* _DATA RECORDS_:
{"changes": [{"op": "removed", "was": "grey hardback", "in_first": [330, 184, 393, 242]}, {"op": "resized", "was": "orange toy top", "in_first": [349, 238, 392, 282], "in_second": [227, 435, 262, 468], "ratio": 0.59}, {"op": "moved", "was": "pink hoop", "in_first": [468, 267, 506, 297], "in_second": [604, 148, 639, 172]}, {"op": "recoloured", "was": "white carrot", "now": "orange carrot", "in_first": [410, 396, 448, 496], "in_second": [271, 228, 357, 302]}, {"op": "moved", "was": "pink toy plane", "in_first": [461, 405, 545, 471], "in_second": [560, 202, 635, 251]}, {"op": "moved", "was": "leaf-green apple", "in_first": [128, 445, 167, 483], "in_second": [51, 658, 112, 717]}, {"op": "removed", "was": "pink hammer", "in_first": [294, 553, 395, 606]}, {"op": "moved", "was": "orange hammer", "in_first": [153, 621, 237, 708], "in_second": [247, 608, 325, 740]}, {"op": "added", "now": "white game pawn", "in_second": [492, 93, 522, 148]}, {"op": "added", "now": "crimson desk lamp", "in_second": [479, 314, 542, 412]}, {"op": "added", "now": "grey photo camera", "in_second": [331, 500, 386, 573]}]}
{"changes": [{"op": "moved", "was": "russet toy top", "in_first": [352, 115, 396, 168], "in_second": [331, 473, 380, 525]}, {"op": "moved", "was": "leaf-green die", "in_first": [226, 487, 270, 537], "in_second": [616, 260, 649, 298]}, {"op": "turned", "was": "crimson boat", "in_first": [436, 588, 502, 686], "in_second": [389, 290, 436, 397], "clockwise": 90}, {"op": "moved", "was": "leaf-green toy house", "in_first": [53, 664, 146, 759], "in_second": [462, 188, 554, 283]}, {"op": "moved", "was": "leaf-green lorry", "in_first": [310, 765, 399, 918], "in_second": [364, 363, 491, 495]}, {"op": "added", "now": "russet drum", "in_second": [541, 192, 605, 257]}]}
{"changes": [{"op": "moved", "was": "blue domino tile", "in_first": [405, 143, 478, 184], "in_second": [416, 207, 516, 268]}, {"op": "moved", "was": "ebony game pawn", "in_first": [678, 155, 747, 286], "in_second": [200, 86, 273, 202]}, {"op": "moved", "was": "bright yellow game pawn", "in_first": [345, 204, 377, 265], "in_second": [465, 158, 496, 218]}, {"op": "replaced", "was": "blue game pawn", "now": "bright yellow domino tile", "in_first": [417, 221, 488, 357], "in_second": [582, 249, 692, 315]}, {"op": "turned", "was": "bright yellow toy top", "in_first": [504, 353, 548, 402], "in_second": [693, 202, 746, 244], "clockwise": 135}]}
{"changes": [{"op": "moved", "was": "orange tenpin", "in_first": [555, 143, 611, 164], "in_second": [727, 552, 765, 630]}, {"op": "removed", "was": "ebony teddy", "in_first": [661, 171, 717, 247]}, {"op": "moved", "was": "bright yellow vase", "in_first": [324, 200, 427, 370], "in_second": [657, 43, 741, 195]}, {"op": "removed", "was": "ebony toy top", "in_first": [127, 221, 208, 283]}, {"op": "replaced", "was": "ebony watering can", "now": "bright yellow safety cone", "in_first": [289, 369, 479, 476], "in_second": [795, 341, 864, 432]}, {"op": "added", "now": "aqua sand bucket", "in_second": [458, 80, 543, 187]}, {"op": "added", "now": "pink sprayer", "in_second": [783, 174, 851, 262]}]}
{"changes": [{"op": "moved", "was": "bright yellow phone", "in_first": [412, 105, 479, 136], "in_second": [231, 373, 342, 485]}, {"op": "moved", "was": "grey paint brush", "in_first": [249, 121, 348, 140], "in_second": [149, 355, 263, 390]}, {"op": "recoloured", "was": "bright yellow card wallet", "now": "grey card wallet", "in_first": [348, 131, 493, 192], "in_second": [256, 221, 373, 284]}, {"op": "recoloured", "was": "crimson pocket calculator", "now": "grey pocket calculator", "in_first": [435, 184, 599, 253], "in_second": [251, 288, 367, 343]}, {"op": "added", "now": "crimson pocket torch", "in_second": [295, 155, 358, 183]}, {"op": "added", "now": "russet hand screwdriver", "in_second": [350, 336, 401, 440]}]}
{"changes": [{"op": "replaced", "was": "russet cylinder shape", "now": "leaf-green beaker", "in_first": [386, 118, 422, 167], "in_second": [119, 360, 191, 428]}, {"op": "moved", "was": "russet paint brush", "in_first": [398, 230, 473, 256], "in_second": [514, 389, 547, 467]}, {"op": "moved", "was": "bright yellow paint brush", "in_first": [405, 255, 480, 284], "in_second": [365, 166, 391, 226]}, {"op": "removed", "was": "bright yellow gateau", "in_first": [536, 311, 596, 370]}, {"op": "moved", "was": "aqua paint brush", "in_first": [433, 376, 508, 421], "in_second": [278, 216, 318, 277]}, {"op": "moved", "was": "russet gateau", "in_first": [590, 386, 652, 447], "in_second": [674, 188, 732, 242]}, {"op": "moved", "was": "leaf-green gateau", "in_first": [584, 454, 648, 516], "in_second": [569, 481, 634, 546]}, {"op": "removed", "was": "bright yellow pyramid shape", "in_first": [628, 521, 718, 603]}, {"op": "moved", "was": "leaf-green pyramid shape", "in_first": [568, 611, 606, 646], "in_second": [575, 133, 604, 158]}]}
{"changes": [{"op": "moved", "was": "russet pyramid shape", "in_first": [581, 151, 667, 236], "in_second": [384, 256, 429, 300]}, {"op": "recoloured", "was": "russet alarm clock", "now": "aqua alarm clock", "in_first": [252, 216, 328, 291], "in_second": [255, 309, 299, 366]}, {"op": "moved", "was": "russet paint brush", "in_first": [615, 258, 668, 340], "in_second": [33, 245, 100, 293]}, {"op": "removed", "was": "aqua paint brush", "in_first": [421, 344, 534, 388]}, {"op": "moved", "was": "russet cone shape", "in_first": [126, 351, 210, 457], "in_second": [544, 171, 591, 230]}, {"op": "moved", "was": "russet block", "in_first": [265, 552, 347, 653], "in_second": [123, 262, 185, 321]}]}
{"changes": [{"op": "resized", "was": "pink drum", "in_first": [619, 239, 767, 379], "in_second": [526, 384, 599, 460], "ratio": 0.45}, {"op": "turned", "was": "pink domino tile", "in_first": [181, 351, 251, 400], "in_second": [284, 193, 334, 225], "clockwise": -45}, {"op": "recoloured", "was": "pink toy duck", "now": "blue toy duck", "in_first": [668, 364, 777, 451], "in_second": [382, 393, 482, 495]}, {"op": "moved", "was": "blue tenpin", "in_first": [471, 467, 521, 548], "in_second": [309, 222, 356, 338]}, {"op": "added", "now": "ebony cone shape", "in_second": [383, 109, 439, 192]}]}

* _TASK REQUIREMENTS_:
Repeat the listing. Keep every character the same.

* _SOLVED EXERCISE_:
{"changes": [{"op": "removed", "was": "grey hardback", "in_first": [330, 184, 393, 242]}, {"op": "resized", "was": "orange toy top", "in_first": [349, 238, 392, 282], "in_second": [227, 435, 262, 468], "ratio": 0.59}, {"op": "moved", "was": "pink hoop", "in_first": [468, 267, 506, 297], "in_second": [604, 148, 639, 172]}, {"op": "recoloured", "was": "white carrot", "now": "orange carrot", "in_first": [410, 396, 448, 496], "in_second": [271, 228, 357, 302]}, {"op": "moved", "was": "pink toy plane", "in_first": [461, 405, 545, 471], "in_second": [560, 202, 635, 251]}, {"op": "moved", "was": "leaf-green apple", "in_first": [128, 445, 167, 483], "in_second": [51, 658, 112, 717]}, {"op": "removed", "was": "pink hammer", "in_first": [294, 553, 395, 606]}, {"op": "moved", "was": "orange hammer", "in_first": [153, 621, 237, 708], "in_second": [247, 608, 325, 740]}, {"op": "added", "now": "white game pawn", "in_second": [492, 93, 522, 148]}, {"op": "added", "now": "crimson desk lamp", "in_second": [479, 314, 542, 412]}, {"op": "added", "now": "grey photo camera", "in_second": [331, 500, 386, 573]}]}
{"changes": [{"op": "moved", "was": "russet toy top", "in_first": [352, 115, 396, 168], "in_second": [331, 473, 380, 525]}, {"op": "moved", "was": "leaf-green die", "in_first": [226, 487, 270, 537], "in_second": [616, 260, 649, 298]}, {"op": "turned", "was": "crimson boat", "in_first": [436, 588, 502, 686], "in_second": [389, 290, 436, 397], "clockwise": 90}, {"op": "moved", "was": "leaf-green toy house", "in_first": [53, 664, 146, 759], "in_second": [462, 188, 554, 283]}, {"op": "moved", "was": "leaf-green lorry", "in_first": [310, 765, 399, 918], "in_second": [364, 363, 491, 495]}, {"op": "added", "now": "russet drum", "in_second": [541, 192, 605, 257]}]}
{"changes": [{"op": "moved", "was": "blue domino tile", "in_first": [405, 143, 478, 184], "in_second": [416, 207, 516, 268]}, {"op": "moved", "was": "ebony game pawn", "in_first": [678, 155, 747, 286], "in_second": [200, 86, 273, 202]}, {"op": "moved", "was": "bright yellow game pawn", "in_first": [345, 204, 377, 265], "in_second": [465, 158, 496, 218]}, {"op": "replaced", "was": "blue game pawn", "now": "bright yellow domino tile", "in_first": [417, 221, 488, 357], "in_second": [582, 249, 692, 315]}, {"op": "turned", "was": "bright yellow toy top", "in_first": [504, 353, 548, 402], "in_second": [693, 202, 746, 244], "clockwise": 135}]}
{"changes": [{"op": "moved", "was": "orange tenpin", "in_first": [555, 143, 611, 164], "in_second": [727, 552, 765, 630]}, {"op": "removed", "was": "ebony teddy", "in_first": [661, 171, 717, 247]}, {"op": "moved", "was": "bright yellow vase", "in_first": [324, 200, 427, 370], "in_second": [657, 43, 741, 195]}, {"op": "removed", "was": "ebony toy top", "in_first": [127, 221, 208, 283]}, {"op": "replaced", "was": "ebony watering can", "now": "bright yellow safety cone", "in_first": [289, 369, 479, 476], "in_second": [795, 341, 864, 432]}, {"op": "added", "now": "aqua sand bucket", "in_second": [458, 80, 543, 187]}, {"op": "added", "now": "pink sprayer", "in_second": [783, 174, 851, 262]}]}
{"changes": [{"op": "moved", "was": "bright yellow phone", "in_first": [412, 105, 479, 136], "in_second": [231, 373, 342, 485]}, {"op": "moved", "was": "grey paint brush", "in_first": [249, 121, 348, 140], "in_second": [149, 355, 263, 390]}, {"op": "recoloured", "was": "bright yellow card wallet", "now": "grey card wallet", "in_first": [348, 131, 493, 192], "in_second": [256, 221, 373, 284]}, {"op": "recoloured", "was": "crimson pocket calculator", "now": "grey pocket calculator", "in_first": [435, 184, 599, 253], "in_second": [251, 288, 367, 343]}, {"op": "added", "now": "crimson pocket torch", "in_second": [295, 155, 358, 183]}, {"op": "added", "now": "russet hand screwdriver", "in_second": [350, 336, 401, 440]}]}
{"changes": [{"op": "replaced", "was": "russet cylinder shape", "now": "leaf-green beaker", "in_first": [386, 118, 422, 167], "in_second": [119, 360, 191, 428]}, {"op": "moved", "was": "russet paint brush", "in_first": [398, 230, 473, 256], "in_second": [514, 389, 547, 467]}, {"op": "moved", "was": "bright yellow paint brush", "in_first": [405, 255, 480, 284], "in_second": [365, 166, 391, 226]}, {"op": "removed", "was": "bright yellow gateau", "in_first": [536, 311, 596, 370]}, {"op": "moved", "was": "aqua paint brush", "in_first": [433, 376, 508, 421], "in_second": [278, 216, 318, 277]}, {"op": "moved", "was": "russet gateau", "in_first": [590, 386, 652, 447], "in_second": [674, 188, 732, 242]}, {"op": "moved", "was": "leaf-green gateau", "in_first": [584, 454, 648, 516], "in_second": [569, 481, 634, 546]}, {"op": "removed", "was": "bright yellow pyramid shape", "in_first": [628, 521, 718, 603]}, {"op": "moved", "was": "leaf-green pyramid shape", "in_first": [568, 611, 606, 646], "in_second": [575, 133, 604, 158]}]}
{"changes": [{"op": "moved", "was": "russet pyramid shape", "in_first": [581, 151, 667, 236], "in_second": [384, 256, 429, 300]}, {"op": "recoloured", "was": "russet alarm clock", "now": "aqua alarm clock", "in_first": [252, 216, 328, 291], "in_second": [255, 309, 299, 366]}, {"op": "moved", "was": "russet paint brush", "in_first": [615, 258, 668, 340], "in_second": [33, 245, 100, 293]}, {"op": "removed", "was": "aqua paint brush", "in_first": [421, 344, 534, 388]}, {"op": "moved", "was": "russet cone shape", "in_first": [126, 351, 210, 457], "in_second": [544, 171, 591, 230]}, {"op": "moved", "was": "russet block", "in_first": [265, 552, 347, 653], "in_second": [123, 262, 185, 321]}]}
{"changes": [{"op": "resized", "was": "pink drum", "in_first": [619, 239, 767, 379], "in_second": [526, 384, 599, 460], "ratio": 0.45}, {"op": "turned", "was": "pink domino tile", "in_first": [181, 351, 251, 400], "in_second": [284, 193, 334, 225], "clockwise": -45}, {"op": "recoloured", "was": "pink toy duck", "now": "blue toy duck", "in_first": [668, 364, 777, 451], "in_second": [382, 393, 482, 495]}, {"op": "moved", "was": "blue tenpin", "in_first": [471, 467, 521, 548], "in_second": [309, 222, 356, 338]}, {"op": "added", "now": "ebony cone shape", "in_second": [383, 109, 439, 192]}]}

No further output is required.